Copy each line of the records that contains the word "list".

+ + +

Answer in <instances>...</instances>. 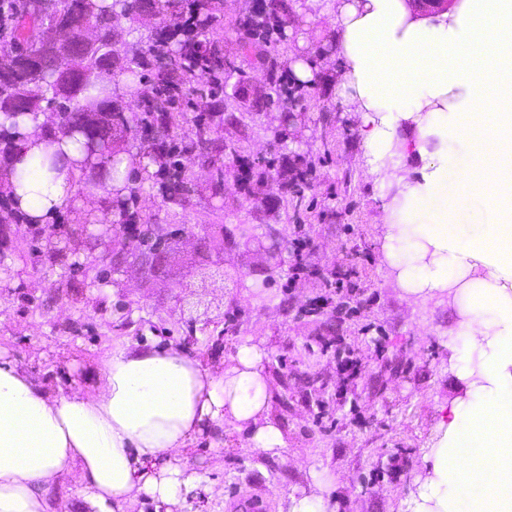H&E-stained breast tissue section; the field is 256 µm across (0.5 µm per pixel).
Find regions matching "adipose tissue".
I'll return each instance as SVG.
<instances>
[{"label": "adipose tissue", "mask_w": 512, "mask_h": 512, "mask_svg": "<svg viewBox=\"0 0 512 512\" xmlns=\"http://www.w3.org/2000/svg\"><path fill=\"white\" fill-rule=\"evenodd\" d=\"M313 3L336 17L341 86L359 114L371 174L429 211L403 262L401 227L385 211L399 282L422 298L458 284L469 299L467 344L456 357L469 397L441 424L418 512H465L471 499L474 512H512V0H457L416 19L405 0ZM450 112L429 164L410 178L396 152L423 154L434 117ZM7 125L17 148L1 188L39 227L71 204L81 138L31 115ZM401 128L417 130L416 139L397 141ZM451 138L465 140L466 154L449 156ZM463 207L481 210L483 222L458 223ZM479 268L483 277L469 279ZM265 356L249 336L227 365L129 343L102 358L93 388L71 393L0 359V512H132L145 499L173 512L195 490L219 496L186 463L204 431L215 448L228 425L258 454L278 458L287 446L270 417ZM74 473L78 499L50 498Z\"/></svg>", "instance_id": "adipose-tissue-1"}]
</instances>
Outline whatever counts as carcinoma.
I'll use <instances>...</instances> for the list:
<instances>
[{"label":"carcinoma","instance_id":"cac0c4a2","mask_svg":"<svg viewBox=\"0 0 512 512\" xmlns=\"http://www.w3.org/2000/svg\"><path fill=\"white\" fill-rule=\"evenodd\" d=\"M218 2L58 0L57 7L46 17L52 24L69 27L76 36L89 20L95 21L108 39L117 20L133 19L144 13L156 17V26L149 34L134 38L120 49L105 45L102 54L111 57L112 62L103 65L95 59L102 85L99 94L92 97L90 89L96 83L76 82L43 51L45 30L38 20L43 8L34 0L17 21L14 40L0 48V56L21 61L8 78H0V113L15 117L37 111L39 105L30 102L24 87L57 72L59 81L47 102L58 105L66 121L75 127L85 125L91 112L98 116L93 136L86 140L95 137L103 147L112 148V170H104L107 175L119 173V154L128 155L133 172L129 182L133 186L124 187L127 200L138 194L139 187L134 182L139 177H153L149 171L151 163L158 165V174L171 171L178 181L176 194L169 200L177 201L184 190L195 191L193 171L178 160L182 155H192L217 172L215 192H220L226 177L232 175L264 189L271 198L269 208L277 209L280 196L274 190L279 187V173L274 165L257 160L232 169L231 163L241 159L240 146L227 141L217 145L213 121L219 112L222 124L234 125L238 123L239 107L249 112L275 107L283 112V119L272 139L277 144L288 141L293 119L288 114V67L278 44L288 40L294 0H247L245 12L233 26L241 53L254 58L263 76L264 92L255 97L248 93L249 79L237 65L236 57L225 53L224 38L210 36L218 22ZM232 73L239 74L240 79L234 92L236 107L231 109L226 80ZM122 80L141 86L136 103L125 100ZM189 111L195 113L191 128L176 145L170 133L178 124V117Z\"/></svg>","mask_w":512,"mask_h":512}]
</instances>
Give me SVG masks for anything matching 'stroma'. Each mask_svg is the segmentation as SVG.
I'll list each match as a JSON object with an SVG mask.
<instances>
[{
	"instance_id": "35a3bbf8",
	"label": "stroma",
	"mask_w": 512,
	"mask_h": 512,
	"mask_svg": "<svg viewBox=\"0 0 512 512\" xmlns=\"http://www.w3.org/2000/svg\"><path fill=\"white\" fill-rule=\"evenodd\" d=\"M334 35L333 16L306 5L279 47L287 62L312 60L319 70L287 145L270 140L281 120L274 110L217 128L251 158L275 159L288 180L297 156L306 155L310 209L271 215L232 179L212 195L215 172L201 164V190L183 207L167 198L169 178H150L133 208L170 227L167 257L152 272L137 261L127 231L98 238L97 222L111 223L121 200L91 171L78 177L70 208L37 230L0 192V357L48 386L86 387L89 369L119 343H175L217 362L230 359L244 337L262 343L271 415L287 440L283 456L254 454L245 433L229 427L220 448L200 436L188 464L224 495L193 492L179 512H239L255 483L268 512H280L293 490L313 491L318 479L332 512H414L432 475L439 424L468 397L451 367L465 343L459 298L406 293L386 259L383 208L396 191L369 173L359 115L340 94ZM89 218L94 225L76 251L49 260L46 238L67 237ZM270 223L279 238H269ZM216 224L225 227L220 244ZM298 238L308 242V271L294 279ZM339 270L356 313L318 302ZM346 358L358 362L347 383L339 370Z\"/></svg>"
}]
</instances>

+ + +

* **THE REPLY**:
I'll use <instances>...</instances> for the list:
I'll list each match as a JSON object with an SVG mask.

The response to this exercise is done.